**What you will do**
Everything below from the line with "Quotes: [44,323,87,358] ->" through the line with "Preferences - Evico: [612,57,825,165]" should be copied exactly, and nothing else; leave out the pictures.
══ Materials provided ══
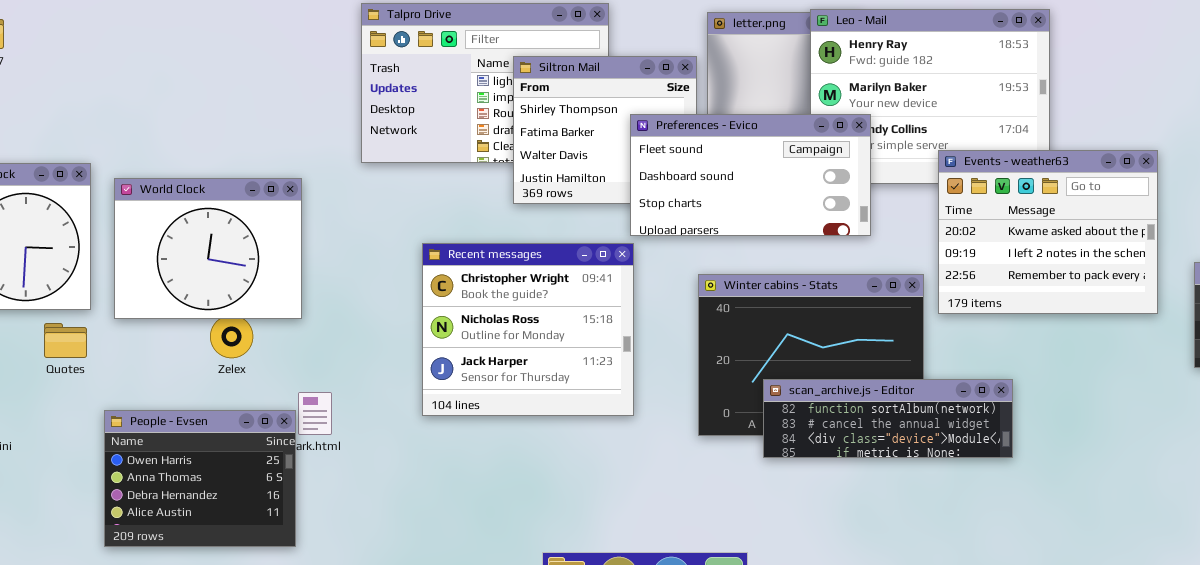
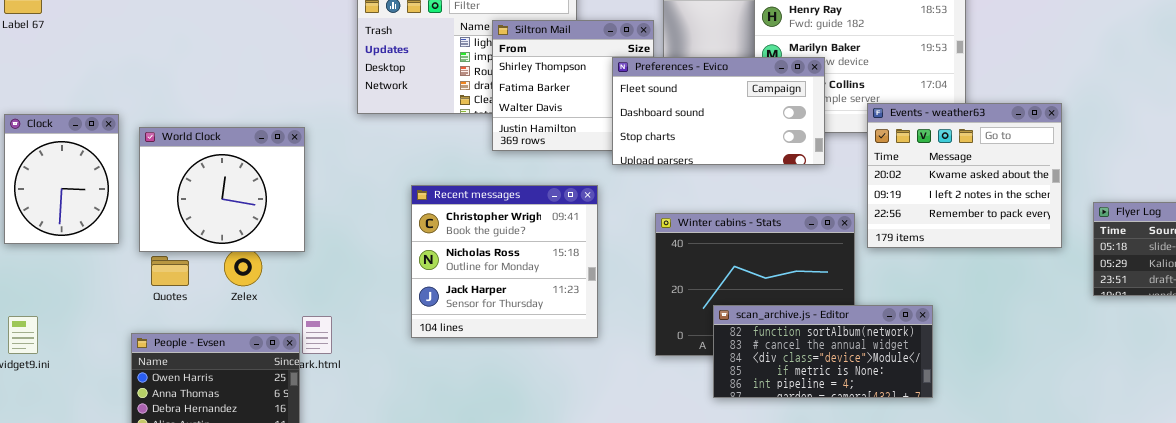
Preferences - Evico: [630,114,871,236] -> [612,57,825,165], moved
Quotes: [44,323,87,358] -> [151,256,189,286], moved
scan_archive.js - Editor: [763,379,1013,458] -> [713,305,933,398], resized

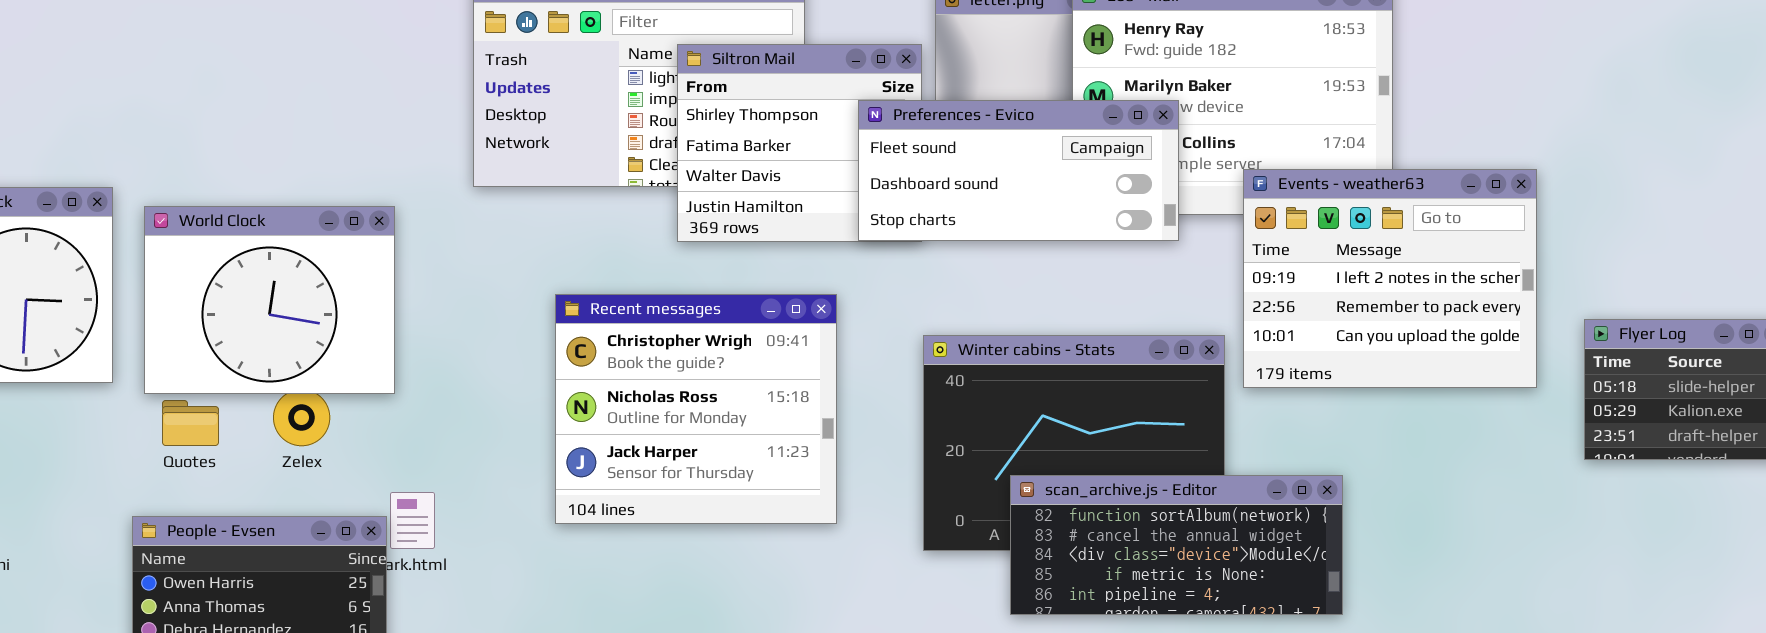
Preferences - Evico: [612,57,825,165] -> [858,100,1179,241], resized
Events - weather63: [867,103,1062,248] -> [1243,169,1537,388], scrolled down 1 row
═══
**Answer to this task**
Quotes: [44,323,87,358] -> [151,256,189,286], moved
scan_archive.js - Editor: [763,379,1013,458] -> [713,305,933,398], resized

Preferences - Evico: [612,57,825,165] -> [858,100,1179,241], resized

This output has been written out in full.